* [Exercise goal]
Could you write out the line containing "(622, 397) = (722, 466): pink phone -> none" and all the lines below it in the data, exactly, through the final one and nothing else?
★ ★ ★
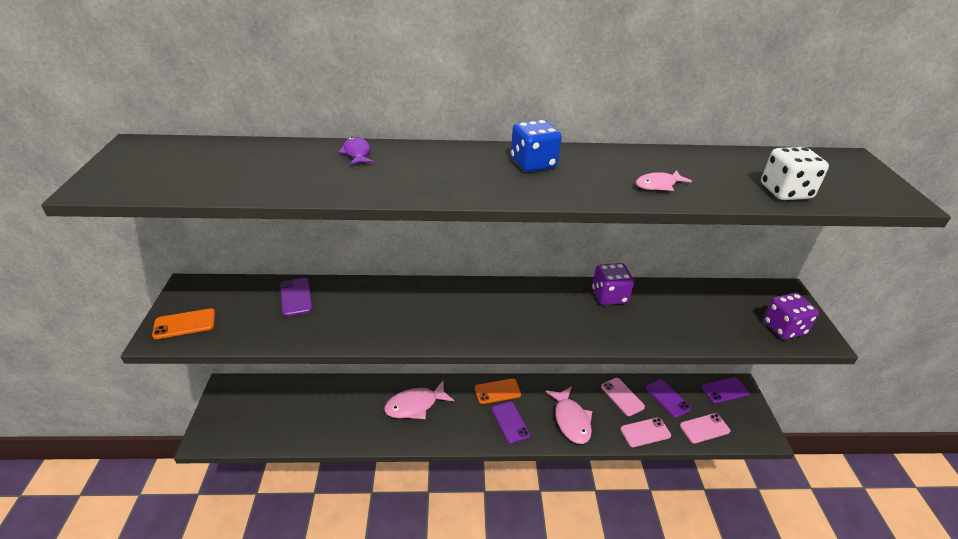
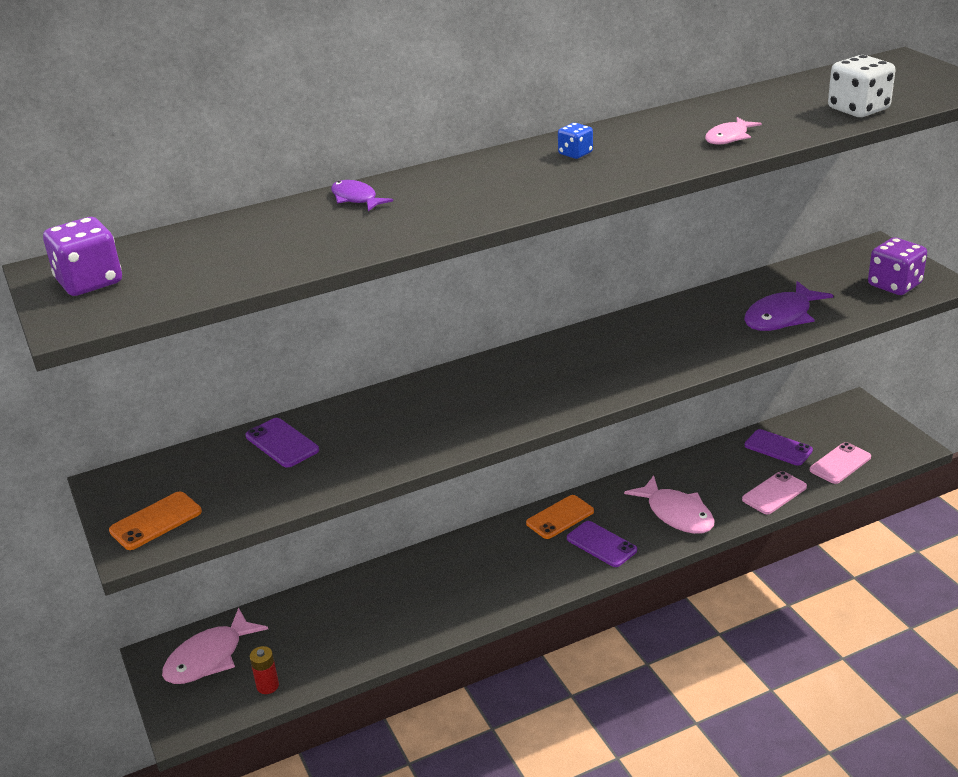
camera: 20 degrees left, 5 degrees down
(262, 434) = (267, 686): none -> red battery
(415, 405) = (460, 573): pink fish -> pink fish (209, 657)
(533, 163) = (575, 153): blue dice -> blue dice, size x0.55
(609, 296) = (682, 315): purple dice -> purple dice (89, 282)
(622, 397) = (722, 466): pink phone -> none
(680, 323) = (781, 317): none -> purple fish
(725, 390) = (840, 415): purple phone -> none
★ ★ ★
* [Reply]
(622, 397) = (722, 466): pink phone -> none
(680, 323) = (781, 317): none -> purple fish
(725, 390) = (840, 415): purple phone -> none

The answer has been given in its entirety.